Scene change data

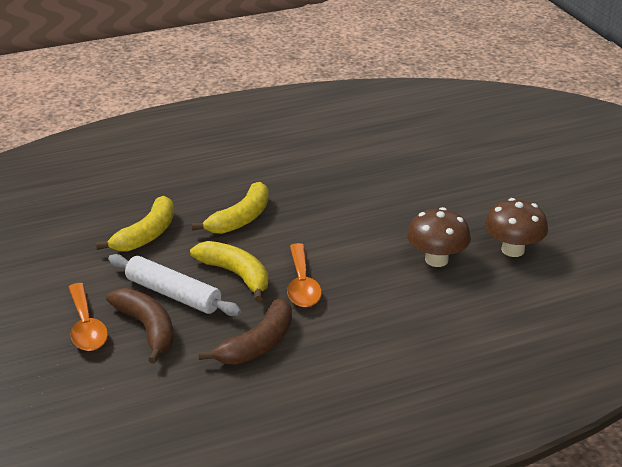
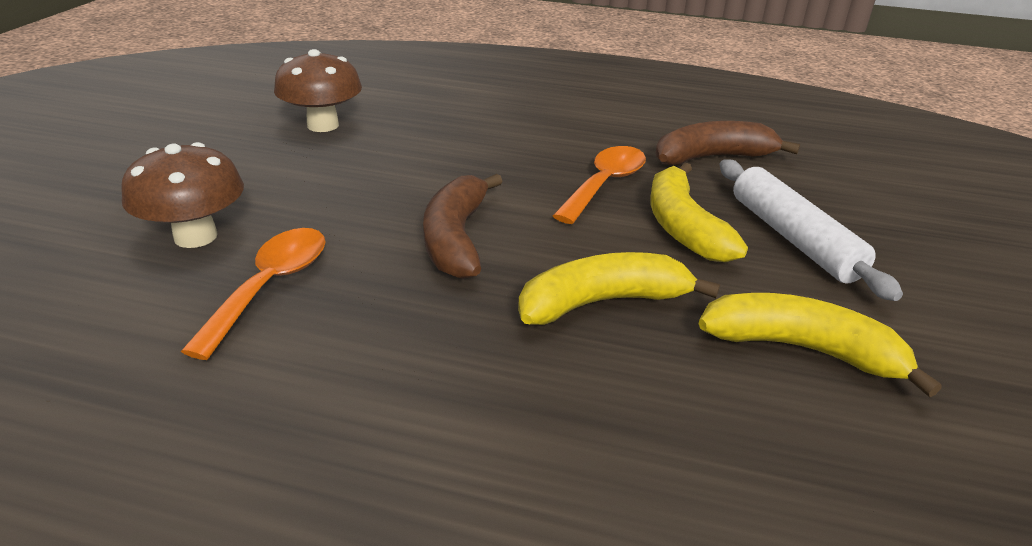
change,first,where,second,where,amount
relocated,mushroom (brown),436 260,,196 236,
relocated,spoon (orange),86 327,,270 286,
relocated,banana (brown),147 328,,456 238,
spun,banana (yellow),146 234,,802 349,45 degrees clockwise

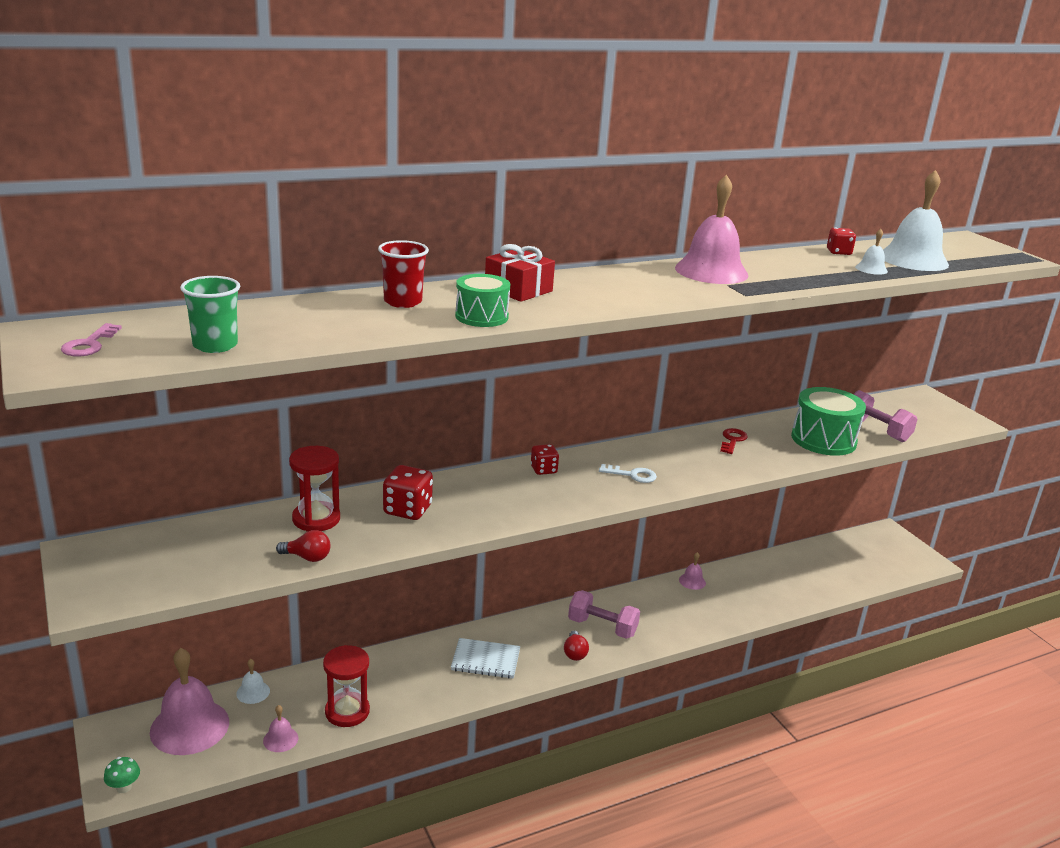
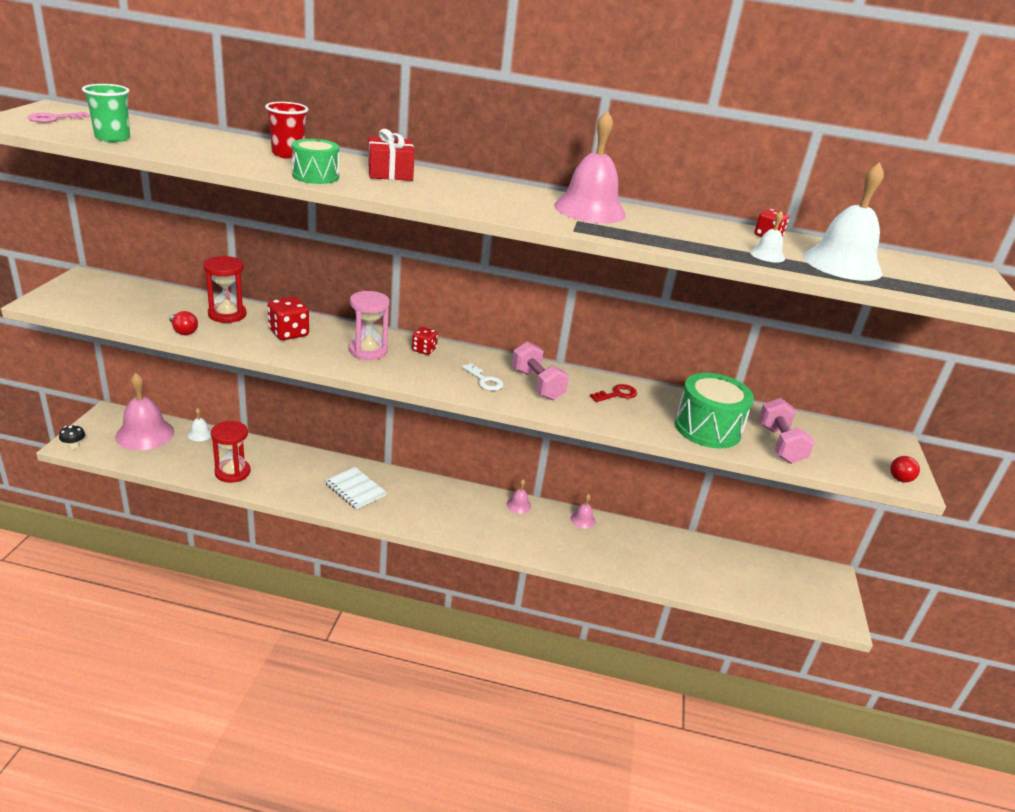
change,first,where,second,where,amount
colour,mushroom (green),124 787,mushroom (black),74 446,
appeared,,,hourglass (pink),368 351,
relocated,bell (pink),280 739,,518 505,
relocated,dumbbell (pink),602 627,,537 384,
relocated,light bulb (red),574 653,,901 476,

==

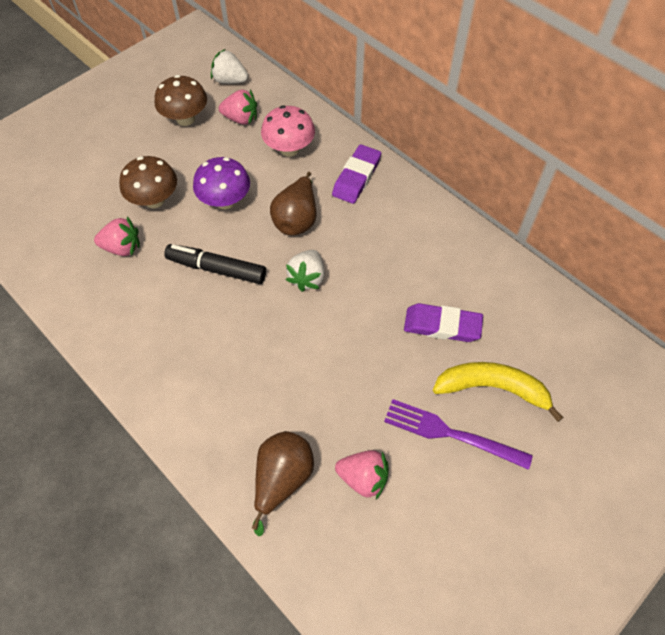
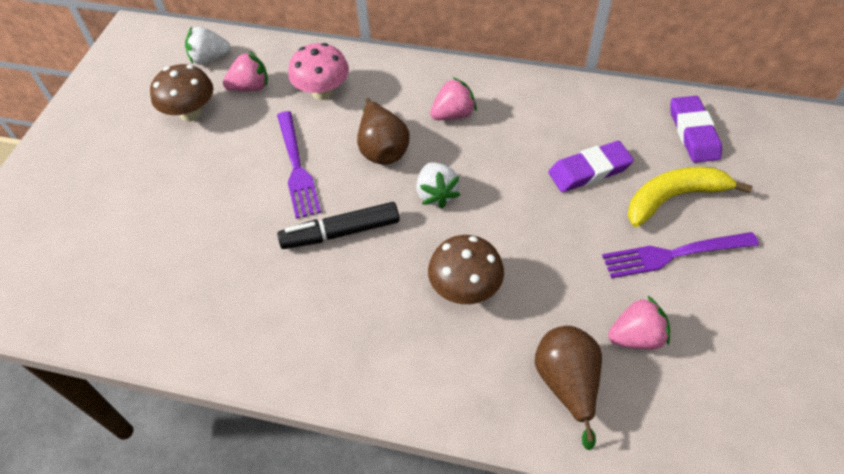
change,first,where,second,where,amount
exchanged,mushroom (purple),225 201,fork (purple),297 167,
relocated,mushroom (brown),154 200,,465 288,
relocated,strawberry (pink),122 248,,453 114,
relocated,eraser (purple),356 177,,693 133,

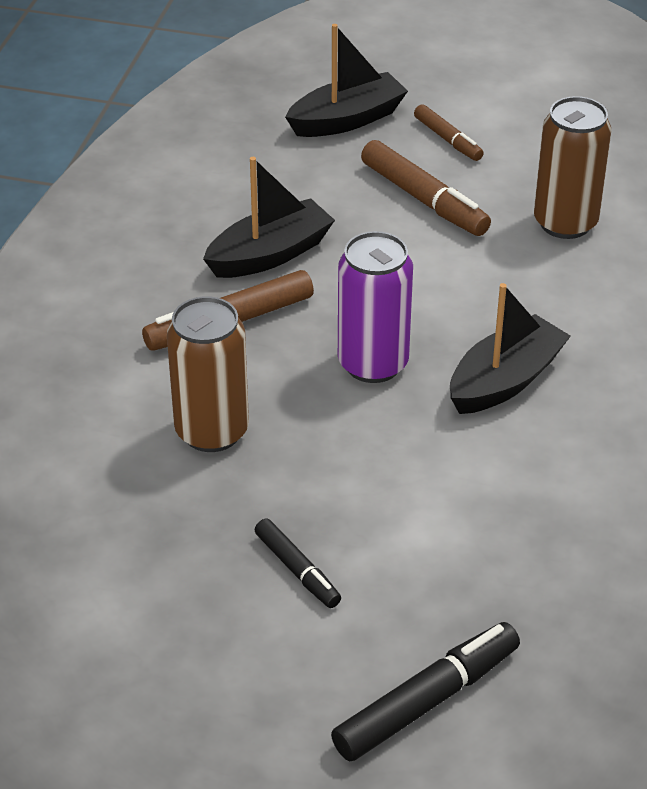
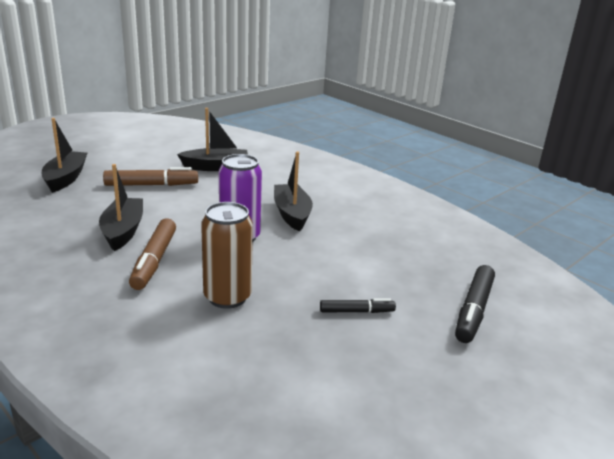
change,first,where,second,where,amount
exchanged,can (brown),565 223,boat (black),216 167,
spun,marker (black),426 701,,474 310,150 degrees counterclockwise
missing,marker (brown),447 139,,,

• [Work instruction]:
Go to the line with "relocated,mushroom (brown),436 260,,196" in the entries above and repeat every line from there through the line with "relocated,banana (brown),147 328,,456", exactly and with no other text.

• [Your solution]:
relocated,mushroom (brown),436 260,,196 236,
relocated,spoon (orange),86 327,,270 286,
relocated,banana (brown),147 328,,456 238,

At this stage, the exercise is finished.